> _ENTRIES PROVIDED_
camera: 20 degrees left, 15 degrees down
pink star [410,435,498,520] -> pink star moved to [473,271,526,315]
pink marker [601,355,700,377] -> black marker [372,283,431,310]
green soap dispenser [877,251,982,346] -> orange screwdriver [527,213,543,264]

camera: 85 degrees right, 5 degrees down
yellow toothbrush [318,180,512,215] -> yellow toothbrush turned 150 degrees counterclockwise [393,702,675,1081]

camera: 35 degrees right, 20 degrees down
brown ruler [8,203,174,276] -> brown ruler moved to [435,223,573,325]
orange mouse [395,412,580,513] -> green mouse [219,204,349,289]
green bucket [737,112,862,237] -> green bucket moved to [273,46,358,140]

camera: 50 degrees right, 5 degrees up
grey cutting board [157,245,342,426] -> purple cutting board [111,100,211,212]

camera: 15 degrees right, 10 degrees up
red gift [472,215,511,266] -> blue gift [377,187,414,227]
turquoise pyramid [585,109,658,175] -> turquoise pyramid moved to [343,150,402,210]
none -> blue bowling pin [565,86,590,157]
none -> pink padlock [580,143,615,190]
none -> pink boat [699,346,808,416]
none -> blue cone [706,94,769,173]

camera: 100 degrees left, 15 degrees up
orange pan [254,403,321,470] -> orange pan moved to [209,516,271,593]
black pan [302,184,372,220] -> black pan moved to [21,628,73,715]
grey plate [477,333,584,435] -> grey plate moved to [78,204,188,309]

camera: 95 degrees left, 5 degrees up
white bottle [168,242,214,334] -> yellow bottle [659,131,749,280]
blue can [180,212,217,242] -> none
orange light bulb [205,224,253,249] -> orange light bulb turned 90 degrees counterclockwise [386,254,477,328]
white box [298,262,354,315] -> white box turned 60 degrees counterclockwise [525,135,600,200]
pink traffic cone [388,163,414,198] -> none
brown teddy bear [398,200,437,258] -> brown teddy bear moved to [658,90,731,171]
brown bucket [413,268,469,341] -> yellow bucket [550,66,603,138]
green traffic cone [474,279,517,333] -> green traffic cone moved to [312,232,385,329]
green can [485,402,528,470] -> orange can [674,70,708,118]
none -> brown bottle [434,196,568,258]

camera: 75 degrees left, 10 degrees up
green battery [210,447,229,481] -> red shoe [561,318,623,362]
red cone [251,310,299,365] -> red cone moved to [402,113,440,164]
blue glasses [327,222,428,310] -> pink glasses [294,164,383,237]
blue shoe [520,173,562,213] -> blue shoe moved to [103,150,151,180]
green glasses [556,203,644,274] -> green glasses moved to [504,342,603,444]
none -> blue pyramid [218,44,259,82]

> _DIRECTIONS_
Wherever the word "cone" turns up in the records above, copy the line that holds it.

> _ANSWER TO THIS PROBLEM_
none -> blue cone [706,94,769,173]
pink traffic cone [388,163,414,198] -> none
green traffic cone [474,279,517,333] -> green traffic cone moved to [312,232,385,329]
red cone [251,310,299,365] -> red cone moved to [402,113,440,164]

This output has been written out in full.